- **Task description**
Please reproduce the data in its entirety, word for word.

(Dataset items)
Start of Block

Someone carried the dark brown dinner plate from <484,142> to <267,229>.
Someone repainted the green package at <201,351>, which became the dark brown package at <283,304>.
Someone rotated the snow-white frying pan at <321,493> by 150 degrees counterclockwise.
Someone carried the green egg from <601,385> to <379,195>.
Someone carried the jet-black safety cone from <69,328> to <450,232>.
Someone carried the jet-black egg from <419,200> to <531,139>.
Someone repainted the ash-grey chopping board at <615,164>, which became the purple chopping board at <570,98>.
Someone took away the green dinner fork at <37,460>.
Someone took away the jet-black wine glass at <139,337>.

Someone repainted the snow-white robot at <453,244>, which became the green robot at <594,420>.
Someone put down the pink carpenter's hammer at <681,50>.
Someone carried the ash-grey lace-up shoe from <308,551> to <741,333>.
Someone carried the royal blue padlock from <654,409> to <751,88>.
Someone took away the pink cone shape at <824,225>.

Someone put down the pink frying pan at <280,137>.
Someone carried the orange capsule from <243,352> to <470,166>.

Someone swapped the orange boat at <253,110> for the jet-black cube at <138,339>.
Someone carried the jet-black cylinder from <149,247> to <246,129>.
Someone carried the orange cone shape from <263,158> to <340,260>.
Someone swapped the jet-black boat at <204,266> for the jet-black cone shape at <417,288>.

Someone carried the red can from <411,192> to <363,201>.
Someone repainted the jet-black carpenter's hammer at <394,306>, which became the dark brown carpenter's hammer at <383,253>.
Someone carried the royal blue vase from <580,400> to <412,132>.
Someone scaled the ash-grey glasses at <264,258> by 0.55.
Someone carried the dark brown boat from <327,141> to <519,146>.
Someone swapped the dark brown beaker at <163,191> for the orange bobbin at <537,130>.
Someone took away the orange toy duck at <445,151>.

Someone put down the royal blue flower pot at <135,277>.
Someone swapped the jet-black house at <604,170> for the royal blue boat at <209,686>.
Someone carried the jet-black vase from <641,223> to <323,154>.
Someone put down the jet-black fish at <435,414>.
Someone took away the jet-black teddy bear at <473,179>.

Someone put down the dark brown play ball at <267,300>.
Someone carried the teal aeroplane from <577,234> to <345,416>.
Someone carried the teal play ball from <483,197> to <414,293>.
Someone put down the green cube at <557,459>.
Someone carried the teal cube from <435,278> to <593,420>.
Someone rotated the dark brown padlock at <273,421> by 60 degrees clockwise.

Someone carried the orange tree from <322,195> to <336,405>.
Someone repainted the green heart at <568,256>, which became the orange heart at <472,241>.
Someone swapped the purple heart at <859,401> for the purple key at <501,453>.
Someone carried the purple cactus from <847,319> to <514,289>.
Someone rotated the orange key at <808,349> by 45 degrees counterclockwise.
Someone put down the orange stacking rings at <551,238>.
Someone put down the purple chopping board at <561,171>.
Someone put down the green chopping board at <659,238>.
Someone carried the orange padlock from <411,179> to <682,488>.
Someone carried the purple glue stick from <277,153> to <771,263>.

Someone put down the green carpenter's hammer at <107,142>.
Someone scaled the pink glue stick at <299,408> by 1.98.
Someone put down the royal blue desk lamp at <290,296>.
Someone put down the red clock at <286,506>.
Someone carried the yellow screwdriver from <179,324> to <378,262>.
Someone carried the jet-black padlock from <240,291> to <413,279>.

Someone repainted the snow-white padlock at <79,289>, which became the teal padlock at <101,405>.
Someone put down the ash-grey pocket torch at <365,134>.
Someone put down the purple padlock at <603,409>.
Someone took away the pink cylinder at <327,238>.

End of Block

- **Answer box**
Someone carried the dark brown dinner plate from <484,142> to <267,229>.
Someone repainted the green package at <201,351>, which became the dark brown package at <283,304>.
Someone rotated the snow-white frying pan at <321,493> by 150 degrees counterclockwise.
Someone carried the green egg from <601,385> to <379,195>.
Someone carried the jet-black safety cone from <69,328> to <450,232>.
Someone carried the jet-black egg from <419,200> to <531,139>.
Someone repainted the ash-grey chopping board at <615,164>, which became the purple chopping board at <570,98>.
Someone took away the green dinner fork at <37,460>.
Someone took away the jet-black wine glass at <139,337>.

Someone repainted the snow-white robot at <453,244>, which became the green robot at <594,420>.
Someone put down the pink carpenter's hammer at <681,50>.
Someone carried the ash-grey lace-up shoe from <308,551> to <741,333>.
Someone carried the royal blue padlock from <654,409> to <751,88>.
Someone took away the pink cone shape at <824,225>.

Someone put down the pink frying pan at <280,137>.
Someone carried the orange capsule from <243,352> to <470,166>.

Someone swapped the orange boat at <253,110> for the jet-black cube at <138,339>.
Someone carried the jet-black cylinder from <149,247> to <246,129>.
Someone carried the orange cone shape from <263,158> to <340,260>.
Someone swapped the jet-black boat at <204,266> for the jet-black cone shape at <417,288>.

Someone carried the red can from <411,192> to <363,201>.
Someone repainted the jet-black carpenter's hammer at <394,306>, which became the dark brown carpenter's hammer at <383,253>.
Someone carried the royal blue vase from <580,400> to <412,132>.
Someone scaled the ash-grey glasses at <264,258> by 0.55.
Someone carried the dark brown boat from <327,141> to <519,146>.
Someone swapped the dark brown beaker at <163,191> for the orange bobbin at <537,130>.
Someone took away the orange toy duck at <445,151>.

Someone put down the royal blue flower pot at <135,277>.
Someone swapped the jet-black house at <604,170> for the royal blue boat at <209,686>.
Someone carried the jet-black vase from <641,223> to <323,154>.
Someone put down the jet-black fish at <435,414>.
Someone took away the jet-black teddy bear at <473,179>.

Someone put down the dark brown play ball at <267,300>.
Someone carried the teal aeroplane from <577,234> to <345,416>.
Someone carried the teal play ball from <483,197> to <414,293>.
Someone put down the green cube at <557,459>.
Someone carried the teal cube from <435,278> to <593,420>.
Someone rotated the dark brown padlock at <273,421> by 60 degrees clockwise.

Someone carried the orange tree from <322,195> to <336,405>.
Someone repainted the green heart at <568,256>, which became the orange heart at <472,241>.
Someone swapped the purple heart at <859,401> for the purple key at <501,453>.
Someone carried the purple cactus from <847,319> to <514,289>.
Someone rotated the orange key at <808,349> by 45 degrees counterclockwise.
Someone put down the orange stacking rings at <551,238>.
Someone put down the purple chopping board at <561,171>.
Someone put down the green chopping board at <659,238>.
Someone carried the orange padlock from <411,179> to <682,488>.
Someone carried the purple glue stick from <277,153> to <771,263>.

Someone put down the green carpenter's hammer at <107,142>.
Someone scaled the pink glue stick at <299,408> by 1.98.
Someone put down the royal blue desk lamp at <290,296>.
Someone put down the red clock at <286,506>.
Someone carried the yellow screwdriver from <179,324> to <378,262>.
Someone carried the jet-black padlock from <240,291> to <413,279>.

Someone repainted the snow-white padlock at <79,289>, which became the teal padlock at <101,405>.
Someone put down the ash-grey pocket torch at <365,134>.
Someone put down the purple padlock at <603,409>.
Someone took away the pink cylinder at <327,238>.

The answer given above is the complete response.